» Directions for this task: Show, in full, each line of the data that contains "label".

» Data in this exercise:
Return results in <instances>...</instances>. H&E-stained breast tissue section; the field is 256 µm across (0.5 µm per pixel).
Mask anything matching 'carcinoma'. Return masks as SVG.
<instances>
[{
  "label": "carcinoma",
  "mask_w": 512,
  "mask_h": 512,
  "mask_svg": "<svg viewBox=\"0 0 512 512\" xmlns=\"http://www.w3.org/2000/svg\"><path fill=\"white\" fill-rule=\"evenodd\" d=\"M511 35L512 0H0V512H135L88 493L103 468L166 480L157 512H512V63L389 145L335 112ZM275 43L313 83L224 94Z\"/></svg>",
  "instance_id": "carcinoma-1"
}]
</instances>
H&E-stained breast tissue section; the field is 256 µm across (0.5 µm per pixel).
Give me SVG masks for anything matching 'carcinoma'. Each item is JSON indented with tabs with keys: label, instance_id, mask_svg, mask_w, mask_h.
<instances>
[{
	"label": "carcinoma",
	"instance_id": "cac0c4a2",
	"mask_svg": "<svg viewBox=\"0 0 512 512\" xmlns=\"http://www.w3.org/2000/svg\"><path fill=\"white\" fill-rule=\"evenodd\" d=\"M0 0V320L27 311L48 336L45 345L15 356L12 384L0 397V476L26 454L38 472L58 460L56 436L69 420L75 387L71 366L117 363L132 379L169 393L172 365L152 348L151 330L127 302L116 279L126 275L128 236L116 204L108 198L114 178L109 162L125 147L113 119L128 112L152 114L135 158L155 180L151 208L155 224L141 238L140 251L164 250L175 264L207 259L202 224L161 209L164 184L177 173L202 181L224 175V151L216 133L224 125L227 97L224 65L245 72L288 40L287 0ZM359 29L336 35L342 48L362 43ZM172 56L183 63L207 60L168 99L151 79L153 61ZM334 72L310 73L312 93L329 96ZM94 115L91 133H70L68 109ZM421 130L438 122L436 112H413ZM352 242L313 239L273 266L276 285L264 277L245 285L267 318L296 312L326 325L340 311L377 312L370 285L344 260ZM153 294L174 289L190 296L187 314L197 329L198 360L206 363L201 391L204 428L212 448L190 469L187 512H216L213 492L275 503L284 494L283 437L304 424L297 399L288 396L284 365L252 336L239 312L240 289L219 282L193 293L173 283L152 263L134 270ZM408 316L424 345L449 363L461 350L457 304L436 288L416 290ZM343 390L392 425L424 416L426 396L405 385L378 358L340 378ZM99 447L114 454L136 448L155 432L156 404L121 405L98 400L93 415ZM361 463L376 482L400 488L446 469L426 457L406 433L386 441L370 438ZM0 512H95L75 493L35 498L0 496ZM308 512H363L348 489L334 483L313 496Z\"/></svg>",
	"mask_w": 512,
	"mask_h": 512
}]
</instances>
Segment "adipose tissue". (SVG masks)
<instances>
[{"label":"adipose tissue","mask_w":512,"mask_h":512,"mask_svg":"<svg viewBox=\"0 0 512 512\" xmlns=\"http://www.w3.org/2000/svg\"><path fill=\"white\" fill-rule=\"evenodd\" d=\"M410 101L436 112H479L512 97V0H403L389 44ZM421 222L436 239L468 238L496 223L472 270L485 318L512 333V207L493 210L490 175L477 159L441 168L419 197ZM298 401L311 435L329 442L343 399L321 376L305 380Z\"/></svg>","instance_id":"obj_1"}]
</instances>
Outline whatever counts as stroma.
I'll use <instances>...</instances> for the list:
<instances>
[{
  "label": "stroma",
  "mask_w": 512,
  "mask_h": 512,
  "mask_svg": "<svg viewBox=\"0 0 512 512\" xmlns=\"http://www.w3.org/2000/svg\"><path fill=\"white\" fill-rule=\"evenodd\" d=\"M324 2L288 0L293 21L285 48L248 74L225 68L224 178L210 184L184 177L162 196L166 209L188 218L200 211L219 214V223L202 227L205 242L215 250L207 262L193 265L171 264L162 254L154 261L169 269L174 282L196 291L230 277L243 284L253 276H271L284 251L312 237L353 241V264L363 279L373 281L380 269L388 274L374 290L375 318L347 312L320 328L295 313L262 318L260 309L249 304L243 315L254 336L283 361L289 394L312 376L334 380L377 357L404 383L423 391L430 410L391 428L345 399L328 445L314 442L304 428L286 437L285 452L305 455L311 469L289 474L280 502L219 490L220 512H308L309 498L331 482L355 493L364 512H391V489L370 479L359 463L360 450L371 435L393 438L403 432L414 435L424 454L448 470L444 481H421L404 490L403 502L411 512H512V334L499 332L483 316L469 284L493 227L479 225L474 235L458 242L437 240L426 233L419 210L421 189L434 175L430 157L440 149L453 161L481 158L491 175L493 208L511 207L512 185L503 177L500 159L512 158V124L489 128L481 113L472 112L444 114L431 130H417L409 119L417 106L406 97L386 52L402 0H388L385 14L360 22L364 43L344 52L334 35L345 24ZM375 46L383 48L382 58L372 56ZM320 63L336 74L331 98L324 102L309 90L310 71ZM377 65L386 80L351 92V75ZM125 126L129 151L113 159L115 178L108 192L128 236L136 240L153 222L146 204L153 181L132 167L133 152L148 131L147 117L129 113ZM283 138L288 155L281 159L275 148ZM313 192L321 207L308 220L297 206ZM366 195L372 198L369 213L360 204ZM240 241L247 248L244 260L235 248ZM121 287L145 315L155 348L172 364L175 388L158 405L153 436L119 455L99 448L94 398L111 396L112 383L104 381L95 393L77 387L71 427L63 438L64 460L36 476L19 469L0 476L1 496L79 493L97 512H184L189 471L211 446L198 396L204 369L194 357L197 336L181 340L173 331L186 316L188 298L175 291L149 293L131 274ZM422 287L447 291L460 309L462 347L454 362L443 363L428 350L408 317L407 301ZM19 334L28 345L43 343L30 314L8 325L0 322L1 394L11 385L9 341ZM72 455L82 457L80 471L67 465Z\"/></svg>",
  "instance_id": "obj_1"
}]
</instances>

» Exercise result:
  "label": "carcinoma",
Give me SVG masks for anything matching 'carcinoma'. Each item is JSON indented with tabs with keys: label, instance_id, mask_svg, mask_w, mask_h.
	"label": "carcinoma",
[{"label":"adipose tissue","mask_w":512,"mask_h":512,"mask_svg":"<svg viewBox=\"0 0 512 512\" xmlns=\"http://www.w3.org/2000/svg\"><path fill=\"white\" fill-rule=\"evenodd\" d=\"M410 101L436 112H479L512 97V0H403L389 44ZM421 222L436 239L468 238L496 223L472 270L485 318L512 333V207L493 210L490 175L477 159L441 168L419 197ZM298 401L311 435L329 442L343 399L321 376L305 380Z\"/></svg>","instance_id":"obj_1"}]
  "label": "stroma",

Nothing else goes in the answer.